Exactly the lines from the one holding "(127, 409) = (178, 484): brown" through the final line of the data are wanted, copied as written.

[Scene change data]
|---|
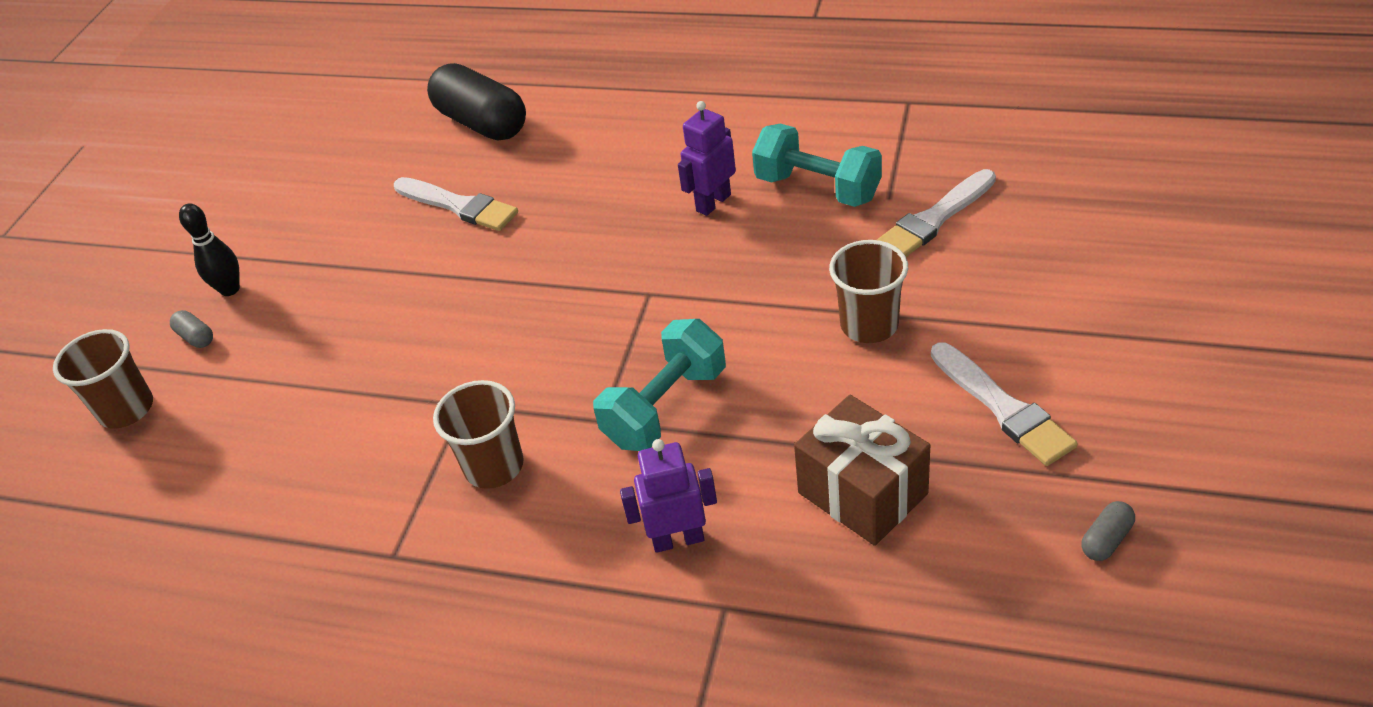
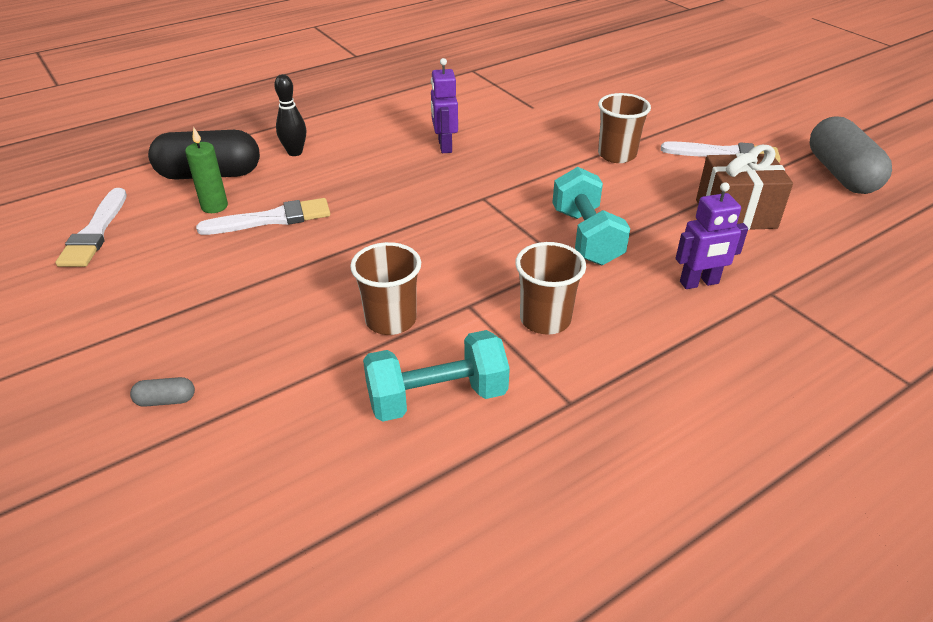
camera: 55 degrees left, 5 degrees down
(127, 409) = (178, 484): brown cup -> brown cup (391, 320)
(230, 289) = (146, 356): black bowling pin -> black bowling pin (295, 152)
(440, 164) = (214, 206): none -> green candle
(678, 539) = (699, 283): purple robot -> purple robot turned 135 degrees counterclockwise
(818, 188) = (490, 117): turquoise dumbbell -> turquoise dumbbell (437, 397)
(934, 219) = (569, 106): white brush -> white brush (95, 232)
(1106, 539) = (841, 174): grey capsule -> grey capsule, size x2.49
|---|
(Response):
(127, 409) = (178, 484): brown cup -> brown cup (391, 320)
(230, 289) = (146, 356): black bowling pin -> black bowling pin (295, 152)
(440, 164) = (214, 206): none -> green candle
(678, 539) = (699, 283): purple robot -> purple robot turned 135 degrees counterclockwise
(818, 188) = (490, 117): turquoise dumbbell -> turquoise dumbbell (437, 397)
(934, 219) = (569, 106): white brush -> white brush (95, 232)
(1106, 539) = (841, 174): grey capsule -> grey capsule, size x2.49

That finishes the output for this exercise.